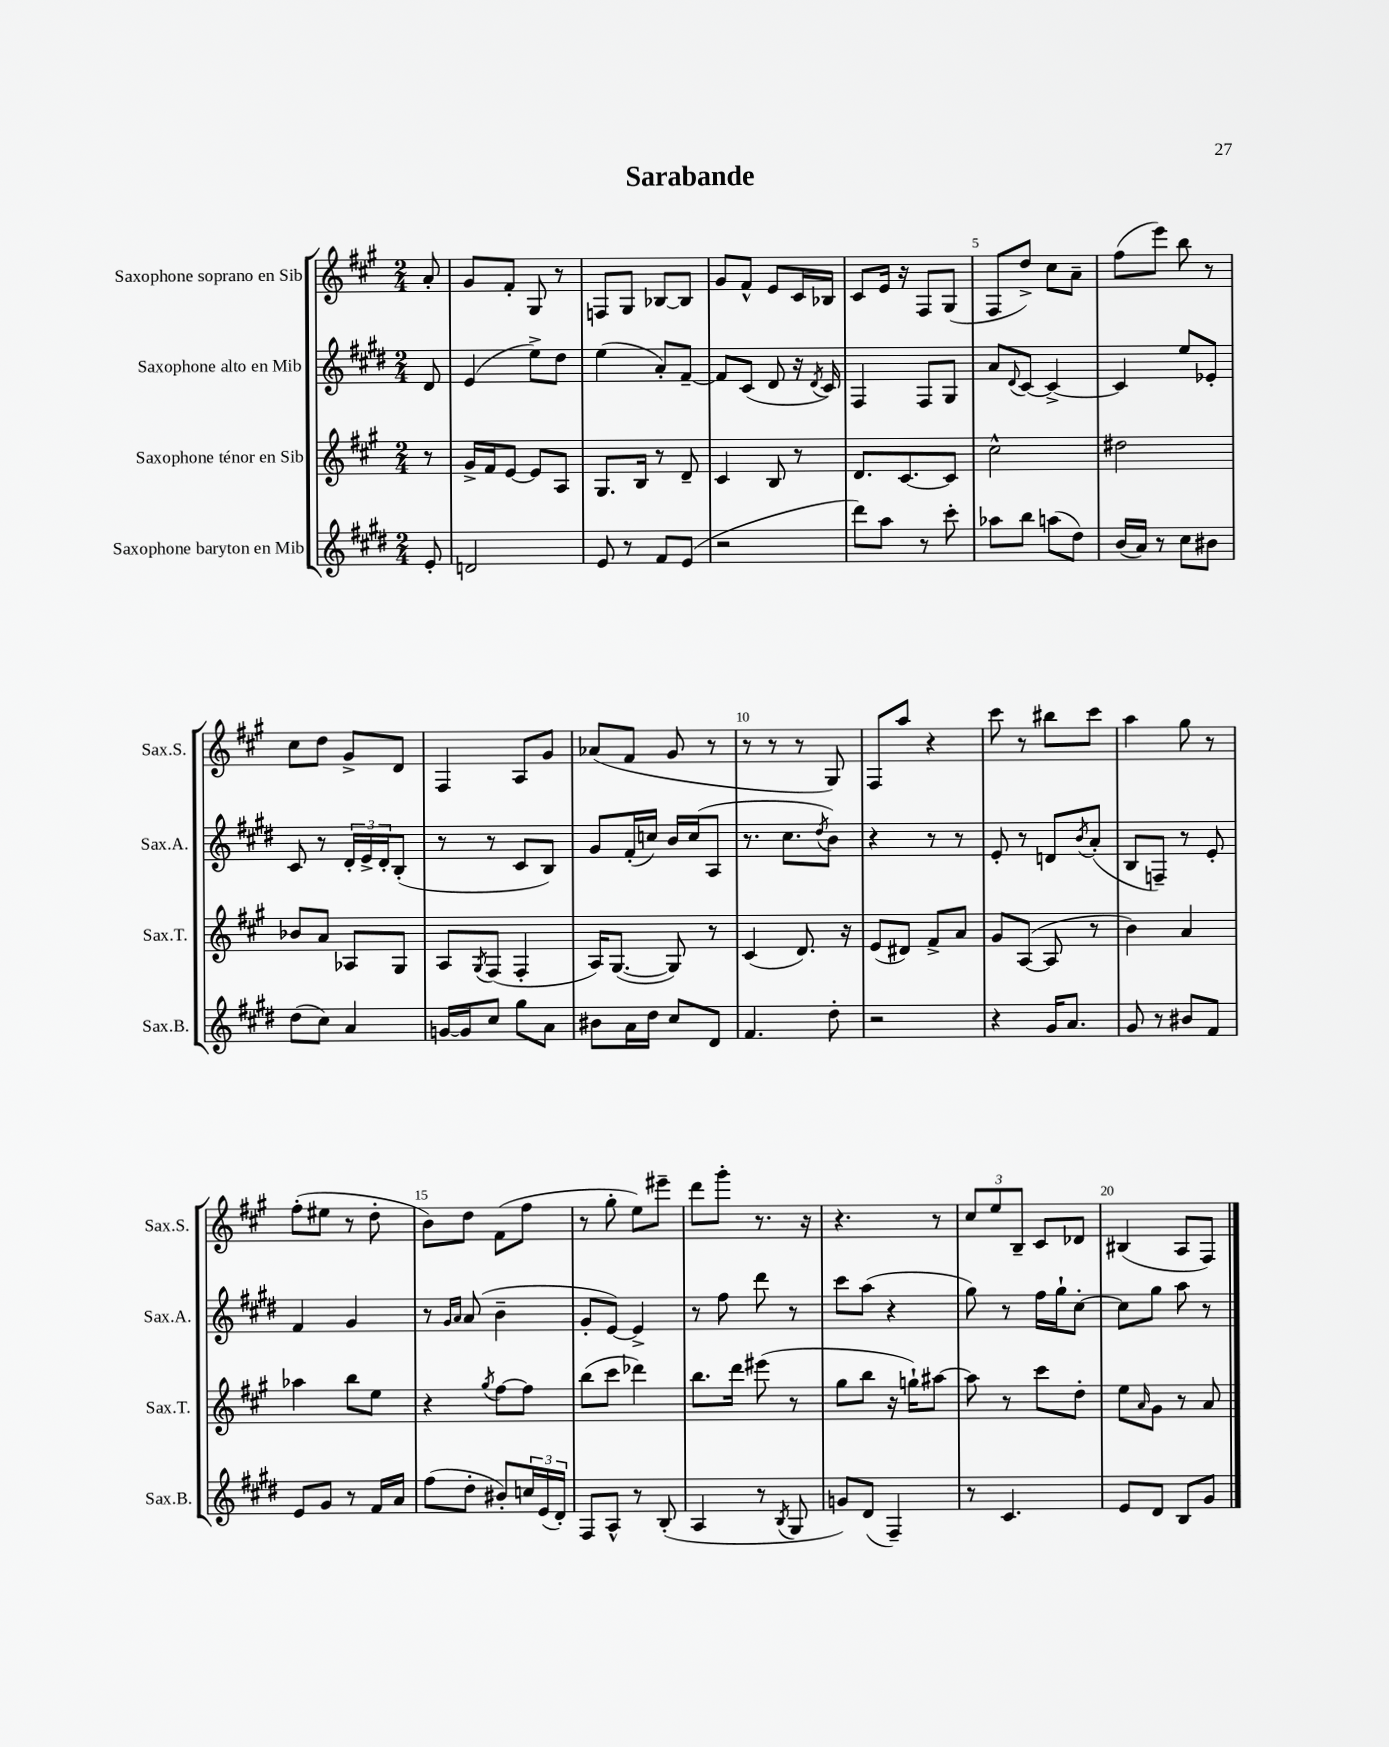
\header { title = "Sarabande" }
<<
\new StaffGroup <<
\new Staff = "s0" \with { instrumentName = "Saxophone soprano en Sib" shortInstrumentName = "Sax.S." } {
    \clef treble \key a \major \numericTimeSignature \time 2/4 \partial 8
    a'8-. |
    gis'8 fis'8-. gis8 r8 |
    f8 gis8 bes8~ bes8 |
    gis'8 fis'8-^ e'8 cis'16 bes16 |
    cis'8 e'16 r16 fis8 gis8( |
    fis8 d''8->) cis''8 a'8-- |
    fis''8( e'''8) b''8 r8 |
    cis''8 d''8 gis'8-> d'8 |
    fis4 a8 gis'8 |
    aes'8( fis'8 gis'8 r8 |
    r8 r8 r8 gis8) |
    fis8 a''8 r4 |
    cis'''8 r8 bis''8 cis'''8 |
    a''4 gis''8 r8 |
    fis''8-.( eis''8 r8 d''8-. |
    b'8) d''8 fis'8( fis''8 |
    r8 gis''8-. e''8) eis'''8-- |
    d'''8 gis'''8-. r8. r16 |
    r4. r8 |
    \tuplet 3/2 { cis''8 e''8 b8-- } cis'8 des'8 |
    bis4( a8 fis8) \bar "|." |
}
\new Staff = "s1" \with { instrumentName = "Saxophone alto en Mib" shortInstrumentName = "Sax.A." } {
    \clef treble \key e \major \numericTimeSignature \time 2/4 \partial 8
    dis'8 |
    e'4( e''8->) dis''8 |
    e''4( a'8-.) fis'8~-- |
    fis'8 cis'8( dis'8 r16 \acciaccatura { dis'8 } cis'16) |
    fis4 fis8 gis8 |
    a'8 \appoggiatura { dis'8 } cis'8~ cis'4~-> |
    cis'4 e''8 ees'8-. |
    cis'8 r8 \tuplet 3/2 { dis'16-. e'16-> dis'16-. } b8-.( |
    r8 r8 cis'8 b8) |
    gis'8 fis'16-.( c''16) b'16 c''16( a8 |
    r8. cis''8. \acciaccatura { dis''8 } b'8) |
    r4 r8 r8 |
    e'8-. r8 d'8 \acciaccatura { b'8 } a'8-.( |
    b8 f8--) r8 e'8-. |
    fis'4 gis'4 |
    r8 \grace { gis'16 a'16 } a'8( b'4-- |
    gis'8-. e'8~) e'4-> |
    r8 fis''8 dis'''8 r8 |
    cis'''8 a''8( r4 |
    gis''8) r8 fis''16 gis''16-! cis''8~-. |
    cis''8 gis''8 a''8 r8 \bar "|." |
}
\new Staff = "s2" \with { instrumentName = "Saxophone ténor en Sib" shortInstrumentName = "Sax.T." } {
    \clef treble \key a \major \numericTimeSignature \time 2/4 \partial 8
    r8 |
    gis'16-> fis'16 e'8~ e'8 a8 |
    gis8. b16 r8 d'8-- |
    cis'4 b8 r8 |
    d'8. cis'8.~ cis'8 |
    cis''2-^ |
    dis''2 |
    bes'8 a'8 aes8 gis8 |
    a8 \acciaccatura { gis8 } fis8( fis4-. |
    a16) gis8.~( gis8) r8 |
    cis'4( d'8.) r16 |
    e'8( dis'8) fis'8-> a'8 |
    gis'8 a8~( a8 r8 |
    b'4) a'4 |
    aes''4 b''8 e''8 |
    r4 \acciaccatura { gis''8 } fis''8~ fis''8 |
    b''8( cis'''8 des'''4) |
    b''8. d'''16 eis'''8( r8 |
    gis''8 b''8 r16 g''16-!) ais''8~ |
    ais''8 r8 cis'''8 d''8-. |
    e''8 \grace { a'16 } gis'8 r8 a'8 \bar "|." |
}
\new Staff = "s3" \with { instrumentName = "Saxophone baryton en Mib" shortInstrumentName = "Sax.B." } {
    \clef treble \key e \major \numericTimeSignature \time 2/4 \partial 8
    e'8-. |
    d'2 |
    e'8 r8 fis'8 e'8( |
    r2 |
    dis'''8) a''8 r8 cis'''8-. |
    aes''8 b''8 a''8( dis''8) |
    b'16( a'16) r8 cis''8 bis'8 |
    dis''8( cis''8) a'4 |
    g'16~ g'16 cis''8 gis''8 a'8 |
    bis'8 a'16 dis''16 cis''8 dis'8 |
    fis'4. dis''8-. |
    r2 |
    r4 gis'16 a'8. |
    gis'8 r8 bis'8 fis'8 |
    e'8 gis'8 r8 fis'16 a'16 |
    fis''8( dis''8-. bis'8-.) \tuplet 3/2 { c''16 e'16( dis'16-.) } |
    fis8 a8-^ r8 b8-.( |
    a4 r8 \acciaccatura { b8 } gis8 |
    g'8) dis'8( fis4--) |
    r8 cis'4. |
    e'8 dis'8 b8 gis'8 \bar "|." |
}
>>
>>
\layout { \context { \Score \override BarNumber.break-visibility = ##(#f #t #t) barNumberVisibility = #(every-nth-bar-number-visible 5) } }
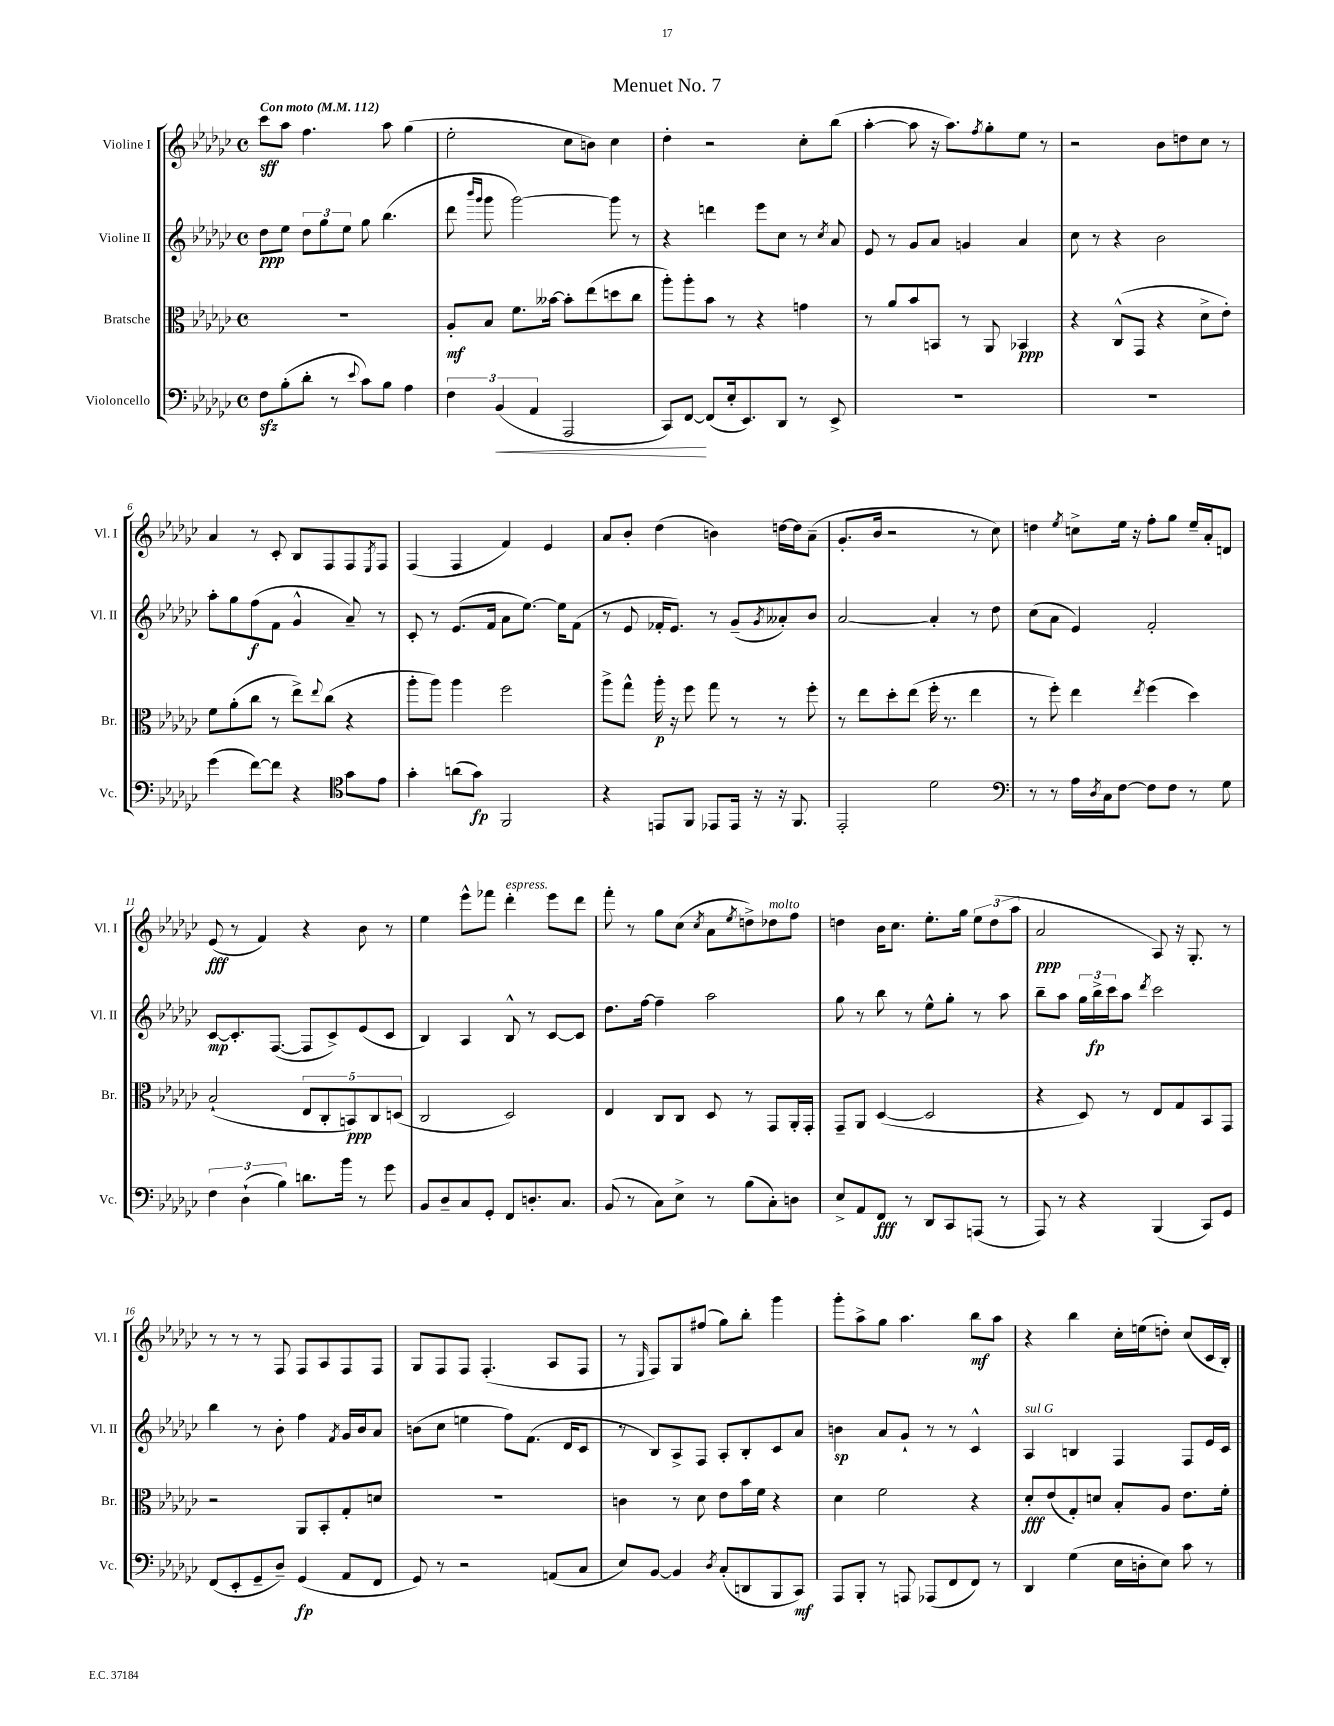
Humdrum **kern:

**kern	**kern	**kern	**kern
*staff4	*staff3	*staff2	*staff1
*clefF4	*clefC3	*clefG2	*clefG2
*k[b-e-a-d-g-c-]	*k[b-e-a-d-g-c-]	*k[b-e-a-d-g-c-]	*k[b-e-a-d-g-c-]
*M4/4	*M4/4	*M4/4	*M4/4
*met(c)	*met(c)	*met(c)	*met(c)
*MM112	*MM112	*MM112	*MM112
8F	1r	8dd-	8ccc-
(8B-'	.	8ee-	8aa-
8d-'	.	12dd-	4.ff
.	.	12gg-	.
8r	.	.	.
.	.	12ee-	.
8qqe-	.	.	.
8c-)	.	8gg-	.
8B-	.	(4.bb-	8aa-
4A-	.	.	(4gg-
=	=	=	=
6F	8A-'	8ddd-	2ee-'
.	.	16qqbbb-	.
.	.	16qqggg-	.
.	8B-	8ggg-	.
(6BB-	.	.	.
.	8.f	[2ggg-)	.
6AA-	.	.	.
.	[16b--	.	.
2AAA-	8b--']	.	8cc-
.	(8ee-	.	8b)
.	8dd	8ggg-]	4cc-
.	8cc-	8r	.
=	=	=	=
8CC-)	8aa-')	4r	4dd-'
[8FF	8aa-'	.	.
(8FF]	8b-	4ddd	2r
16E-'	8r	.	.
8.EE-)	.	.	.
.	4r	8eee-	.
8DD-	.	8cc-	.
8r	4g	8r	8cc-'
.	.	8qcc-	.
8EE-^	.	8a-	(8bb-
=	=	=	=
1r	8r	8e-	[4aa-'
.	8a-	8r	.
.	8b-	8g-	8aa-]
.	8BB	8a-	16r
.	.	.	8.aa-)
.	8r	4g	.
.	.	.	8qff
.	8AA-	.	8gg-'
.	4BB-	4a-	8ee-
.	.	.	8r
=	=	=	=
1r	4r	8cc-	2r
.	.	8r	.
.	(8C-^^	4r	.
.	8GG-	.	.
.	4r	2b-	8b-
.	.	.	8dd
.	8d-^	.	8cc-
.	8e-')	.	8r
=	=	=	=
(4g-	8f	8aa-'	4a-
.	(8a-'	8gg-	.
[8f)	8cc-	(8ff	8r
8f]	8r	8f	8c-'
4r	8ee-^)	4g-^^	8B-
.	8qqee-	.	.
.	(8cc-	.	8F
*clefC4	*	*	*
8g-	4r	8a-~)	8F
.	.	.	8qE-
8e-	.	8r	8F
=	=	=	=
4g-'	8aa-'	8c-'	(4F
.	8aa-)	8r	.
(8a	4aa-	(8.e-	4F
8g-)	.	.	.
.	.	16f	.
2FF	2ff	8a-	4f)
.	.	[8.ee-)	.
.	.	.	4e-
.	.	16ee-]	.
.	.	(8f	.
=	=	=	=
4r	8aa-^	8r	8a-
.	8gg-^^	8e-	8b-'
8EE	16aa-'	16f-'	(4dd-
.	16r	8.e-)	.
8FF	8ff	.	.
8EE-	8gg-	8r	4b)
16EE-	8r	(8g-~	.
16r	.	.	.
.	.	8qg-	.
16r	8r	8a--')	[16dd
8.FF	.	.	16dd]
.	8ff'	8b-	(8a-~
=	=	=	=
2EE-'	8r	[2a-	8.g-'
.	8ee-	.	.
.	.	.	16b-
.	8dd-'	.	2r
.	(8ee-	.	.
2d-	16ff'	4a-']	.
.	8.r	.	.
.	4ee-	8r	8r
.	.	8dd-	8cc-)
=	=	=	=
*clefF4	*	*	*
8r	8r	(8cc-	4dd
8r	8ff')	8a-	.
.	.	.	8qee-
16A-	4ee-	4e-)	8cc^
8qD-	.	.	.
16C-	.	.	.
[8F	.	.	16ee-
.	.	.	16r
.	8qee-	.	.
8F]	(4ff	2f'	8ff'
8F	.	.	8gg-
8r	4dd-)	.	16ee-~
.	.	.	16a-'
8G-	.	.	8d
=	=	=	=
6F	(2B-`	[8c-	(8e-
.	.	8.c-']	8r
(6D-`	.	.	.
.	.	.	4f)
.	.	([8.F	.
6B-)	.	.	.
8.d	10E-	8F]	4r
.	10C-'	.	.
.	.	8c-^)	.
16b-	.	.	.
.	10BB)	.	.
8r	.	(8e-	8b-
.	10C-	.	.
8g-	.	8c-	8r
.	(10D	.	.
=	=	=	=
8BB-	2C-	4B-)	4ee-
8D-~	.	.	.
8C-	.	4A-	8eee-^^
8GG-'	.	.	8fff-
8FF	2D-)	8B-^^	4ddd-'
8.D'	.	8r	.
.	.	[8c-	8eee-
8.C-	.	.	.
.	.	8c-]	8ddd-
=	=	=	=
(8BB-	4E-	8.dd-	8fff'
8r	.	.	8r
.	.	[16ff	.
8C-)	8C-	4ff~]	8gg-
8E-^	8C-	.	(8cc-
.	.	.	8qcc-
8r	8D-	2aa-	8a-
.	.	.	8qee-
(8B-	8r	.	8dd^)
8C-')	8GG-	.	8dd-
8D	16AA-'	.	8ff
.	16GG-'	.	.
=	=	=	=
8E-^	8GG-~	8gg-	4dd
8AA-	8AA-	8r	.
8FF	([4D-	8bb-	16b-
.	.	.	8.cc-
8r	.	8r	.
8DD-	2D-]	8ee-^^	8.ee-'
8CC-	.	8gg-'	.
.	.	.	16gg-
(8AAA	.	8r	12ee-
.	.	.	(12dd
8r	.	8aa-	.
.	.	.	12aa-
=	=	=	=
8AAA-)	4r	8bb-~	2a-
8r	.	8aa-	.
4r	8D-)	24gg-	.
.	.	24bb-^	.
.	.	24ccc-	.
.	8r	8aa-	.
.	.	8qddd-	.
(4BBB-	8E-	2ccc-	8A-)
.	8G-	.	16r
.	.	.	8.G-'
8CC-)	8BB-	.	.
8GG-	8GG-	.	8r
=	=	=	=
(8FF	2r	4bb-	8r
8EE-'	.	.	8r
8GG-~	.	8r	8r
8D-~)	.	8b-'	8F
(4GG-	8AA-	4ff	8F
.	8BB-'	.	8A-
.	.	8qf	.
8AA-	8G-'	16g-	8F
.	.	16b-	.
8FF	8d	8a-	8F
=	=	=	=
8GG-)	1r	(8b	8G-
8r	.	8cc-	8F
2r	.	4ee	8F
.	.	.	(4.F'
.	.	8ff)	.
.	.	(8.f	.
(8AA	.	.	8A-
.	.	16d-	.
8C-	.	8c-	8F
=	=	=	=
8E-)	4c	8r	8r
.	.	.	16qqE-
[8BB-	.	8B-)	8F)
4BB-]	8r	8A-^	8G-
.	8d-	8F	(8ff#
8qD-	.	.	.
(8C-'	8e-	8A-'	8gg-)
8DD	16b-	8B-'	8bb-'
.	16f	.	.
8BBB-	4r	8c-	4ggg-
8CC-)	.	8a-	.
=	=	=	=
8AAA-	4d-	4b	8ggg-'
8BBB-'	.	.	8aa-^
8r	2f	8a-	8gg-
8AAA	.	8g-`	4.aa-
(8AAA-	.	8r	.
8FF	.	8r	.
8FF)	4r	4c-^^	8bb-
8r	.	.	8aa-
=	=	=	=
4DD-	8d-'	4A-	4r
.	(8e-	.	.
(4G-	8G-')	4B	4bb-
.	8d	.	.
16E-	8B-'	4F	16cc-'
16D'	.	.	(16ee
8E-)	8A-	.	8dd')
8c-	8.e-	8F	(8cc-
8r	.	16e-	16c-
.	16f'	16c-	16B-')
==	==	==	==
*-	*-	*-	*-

□ □ □ □ □ □ □

Ganti "Sarabande" dengan "Gavotte" pada data, mulai dari awal hingga baris yang memuat "gis'8 fis'8-^ e'8 cis'16 bes16 |", dan biarkan bagian lainnya tetap sama. Tulis ulang hanya baris-baris tersebut tanpa menyertakan gambar.

\header { title = "Gavotte" }
<<
\new StaffGroup <<
\new Staff = "s0" \with { instrumentName = "Saxophone soprano en Sib" shortInstrumentName = "Sax.S." } {
    \clef treble \key a \major \numericTimeSignature \time 2/4 \partial 8
    a'8-. |
    gis'8 fis'8-. gis8 r8 |
    f8 gis8 bes8~ bes8 |
    gis'8 fis'8-^ e'8 cis'16 bes16 |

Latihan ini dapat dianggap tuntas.